[PROVIDED RECORDS — start]

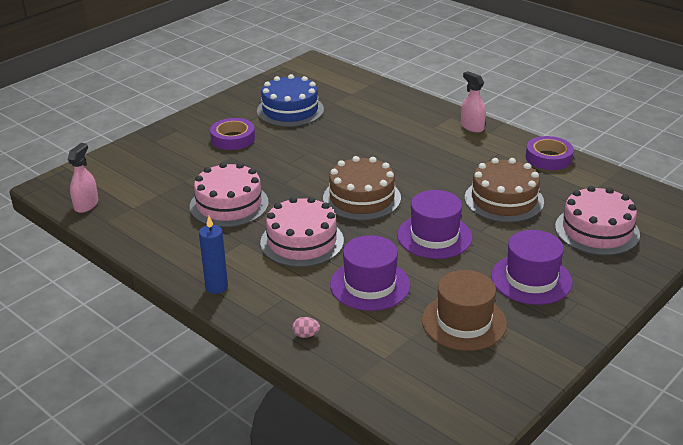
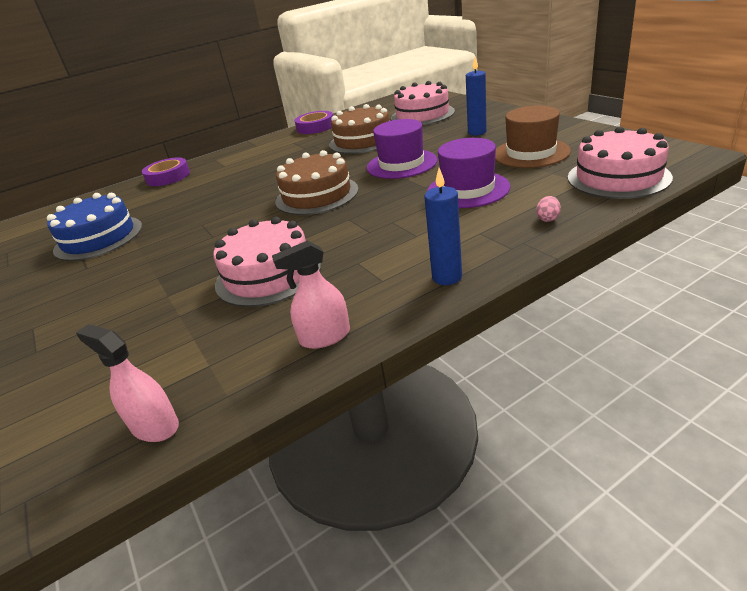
camera: 70 degrees left, 0 degrees up
purple tape [210,118,255,150] -> purple tape moved to [142,157,190,186]
pink cake [260,197,344,267] -> pink cake moved to [568,127,673,199]
pink spray bottle [461,71,486,133] -> pink spray bottle moved to [272,240,350,349]
purple hat [491,230,572,305] -> blue candle [466,57,487,136]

[PROVIDED RECORDS — finish]

TASK DETAILS:
Once the line that contains "pink cake [260,197,344,267]" is found, please give it again exactly, along with each line that comes after it, through the last line of the entries.

SOLUTION:
pink cake [260,197,344,267] -> pink cake moved to [568,127,673,199]
pink spray bottle [461,71,486,133] -> pink spray bottle moved to [272,240,350,349]
purple hat [491,230,572,305] -> blue candle [466,57,487,136]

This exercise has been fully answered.